**What you are asked to do**
Output the data below exactly as it is, dropping the pictures from your copy.
*** Available data
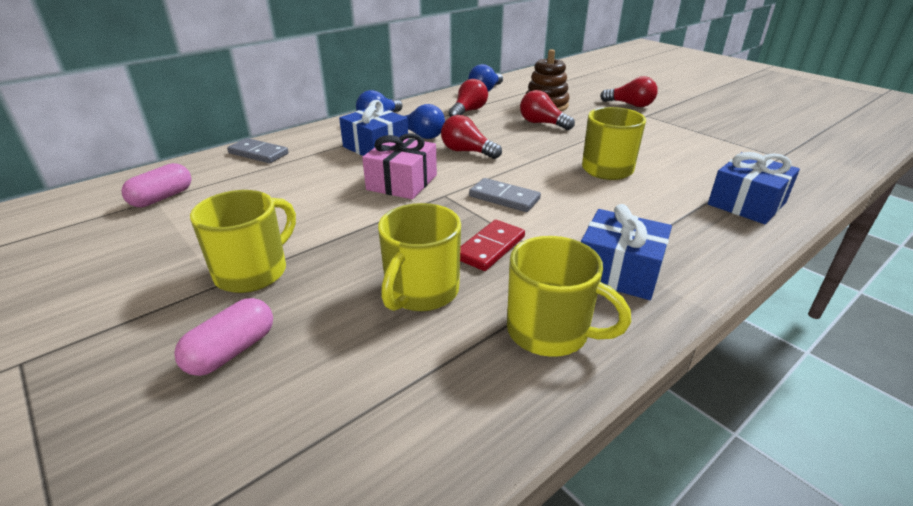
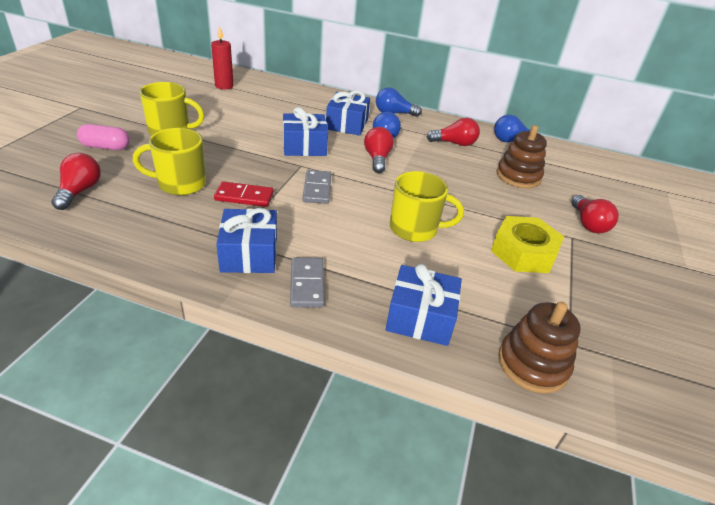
camera: 55 degrees right, 5 degrees up
pink capsule [121,163,191,207] -> red candle [211,25,234,89]
grey domino [227,138,288,163] -> grey domino moved to [290,258,325,308]
pink gift [362,133,437,199] -> blue gift [283,107,328,156]
yellow mug [507,236,631,357] -> none
red light bulb [520,90,575,130] -> red light bulb moved to [51,153,101,210]
none -> yellow nut [491,216,564,273]
none -> brown stacking toy [498,302,581,394]

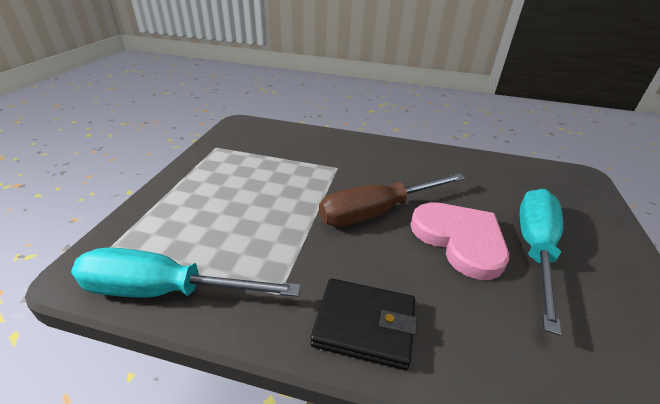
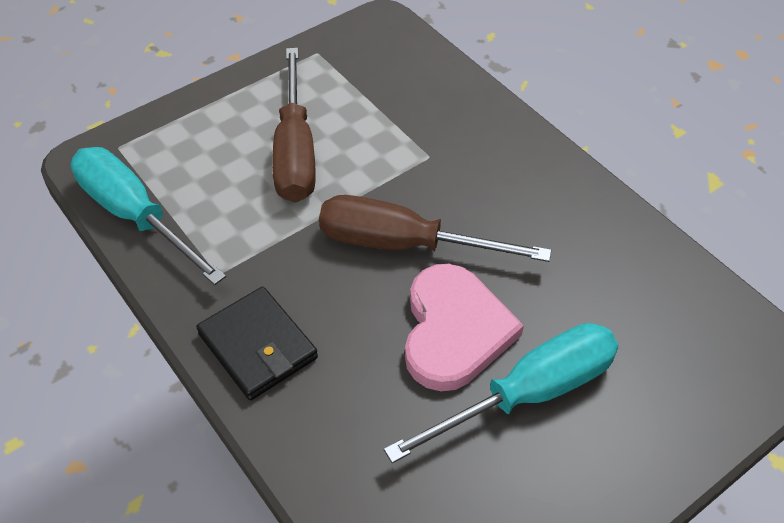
camera: 40 degrees right, 15 degrees up
none -> brown screwdriver [272,48,316,202]

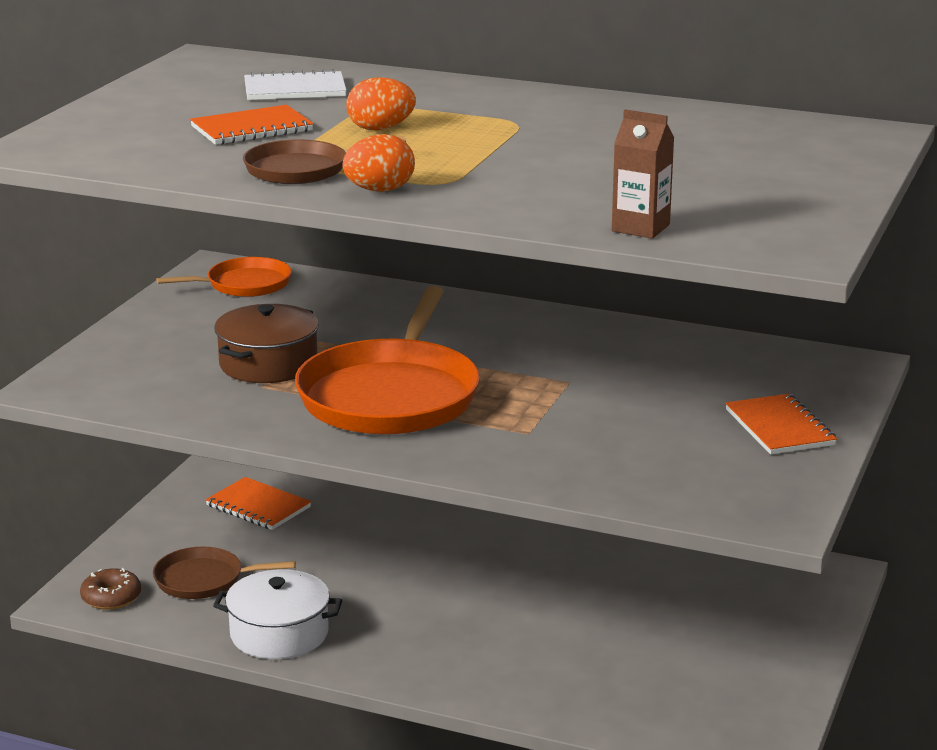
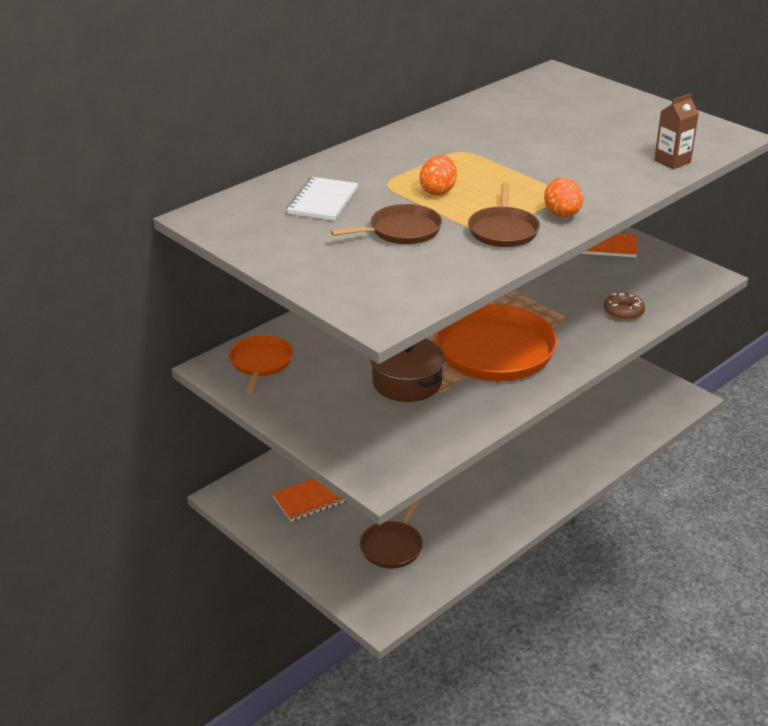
camera: 65 degrees left, 10 degrees up
brown donut [80,568,141,610] -> brown donut moved to [604,292,645,321]
orange notebook [190,105,314,145] -> brown pan [331,204,442,244]
white pot [213,569,342,659] -> none

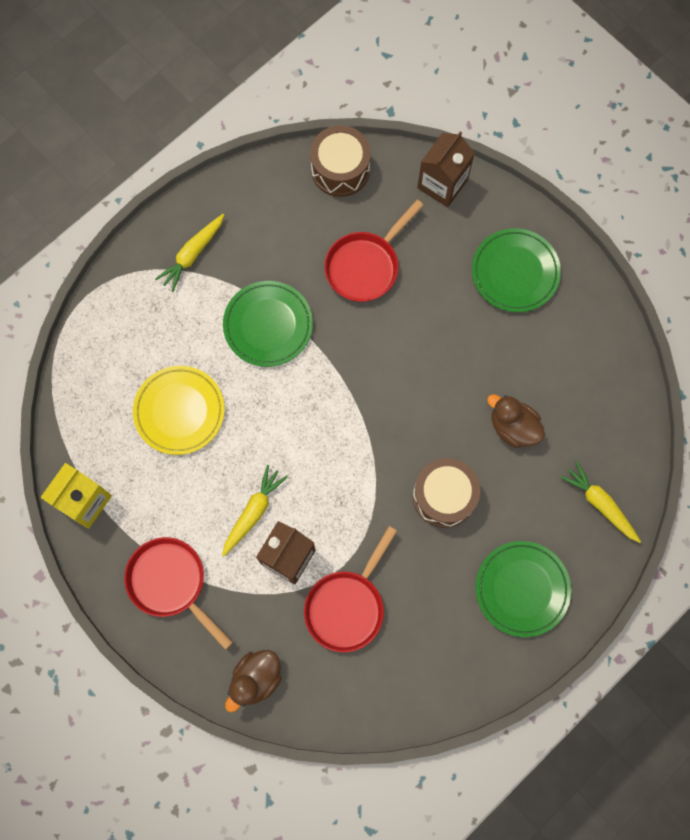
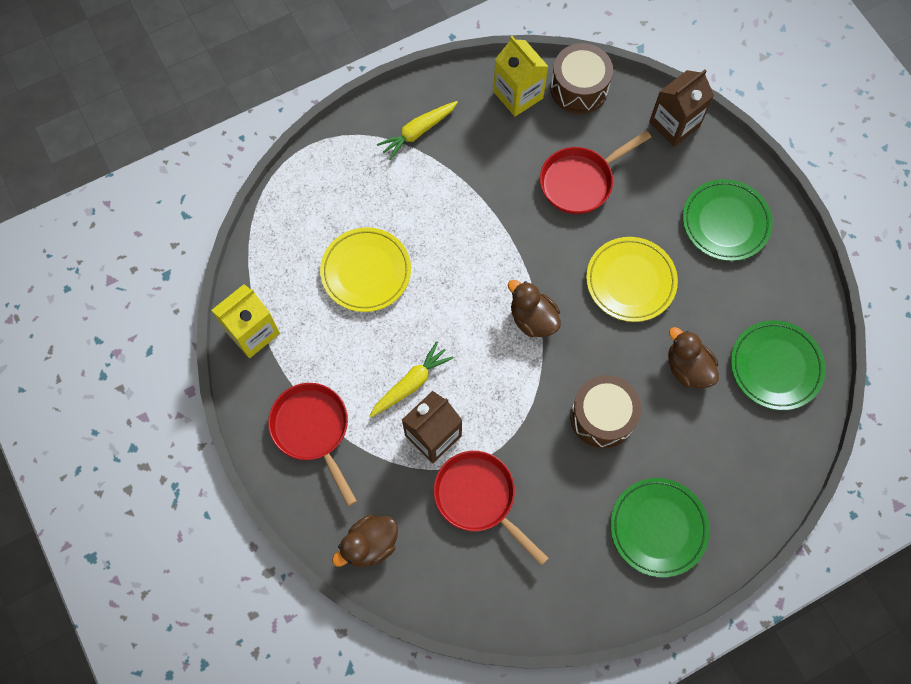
camera: 15 degrees right, 5 degrees down
green plate [223,281,313,367] -> green plate moved to [731,320,826,410]
red pan [304,526,397,652] -> red pan turned 90 degrees clockwise [434,451,549,566]
yellow carrot [560,461,641,543] -> none
none -> yellow carton [493,36,549,117]
none -> brown duck [508,280,561,337]
none -> yellow plate [586,237,678,322]

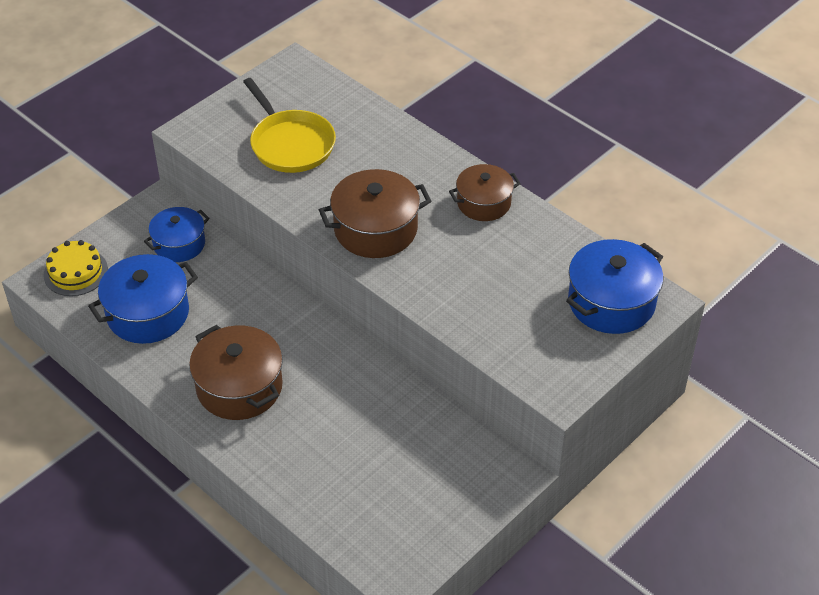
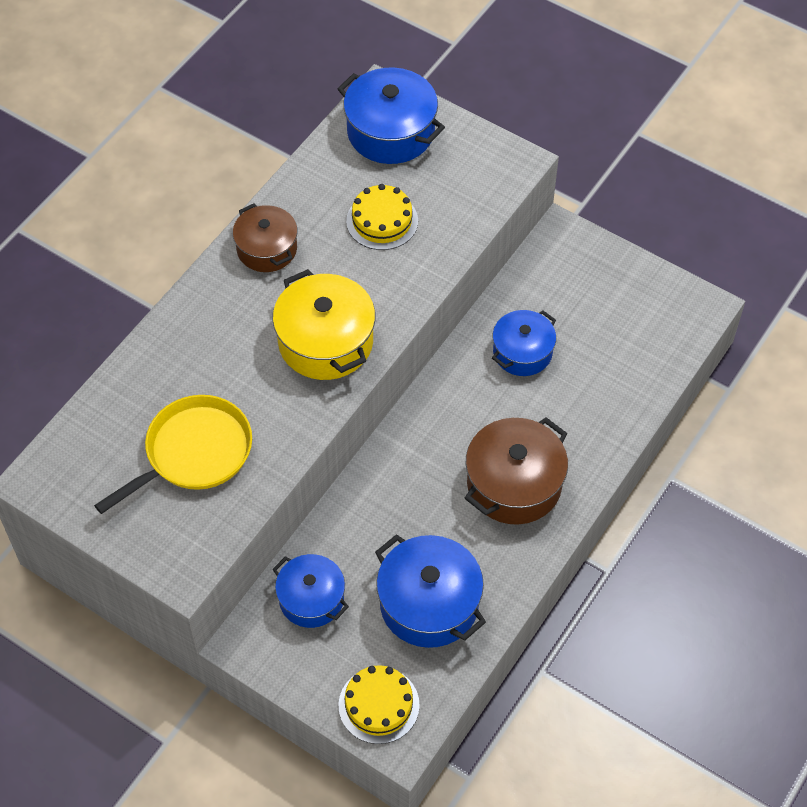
camera: 100 degrees left, 10 degrees up
brown pot [319,169,431,258] -> yellow pot [273,269,375,380]
none -> yellow cake [346,184,418,250]
none -> blue pot [492,310,556,376]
******
**Exercise response**
camera: 55 degrees right, 5 degrees up
pink capsule [121,163,191,207] -> red candle [211,25,234,89]
grey domino [227,138,288,163] -> grey domino moved to [290,258,325,308]
pink gift [362,133,437,199] -> blue gift [283,107,328,156]
yellow mug [507,236,631,357] -> none
red light bulb [520,90,575,130] -> red light bulb moved to [51,153,101,210]
none -> yellow nut [491,216,564,273]
none -> brown stacking toy [498,302,581,394]

camera: 40 degrees right, 15 degrees up
none -> brown screwdriver [272,48,316,202]

camera: 65 degrees left, 10 degrees up
brown donut [80,568,141,610] -> brown donut moved to [604,292,645,321]
orange notebook [190,105,314,145] -> brown pan [331,204,442,244]
white pot [213,569,342,659] -> none

camera: 15 degrees right, 5 degrees down
green plate [223,281,313,367] -> green plate moved to [731,320,826,410]
red pan [304,526,397,652] -> red pan turned 90 degrees clockwise [434,451,549,566]
yellow carrot [560,461,641,543] -> none
none -> yellow carton [493,36,549,117]
none -> brown duck [508,280,561,337]
none -> yellow plate [586,237,678,322]

camera: 100 degrees left, 10 degrees up
brown pot [319,169,431,258] -> yellow pot [273,269,375,380]
none -> yellow cake [346,184,418,250]
none -> blue pot [492,310,556,376]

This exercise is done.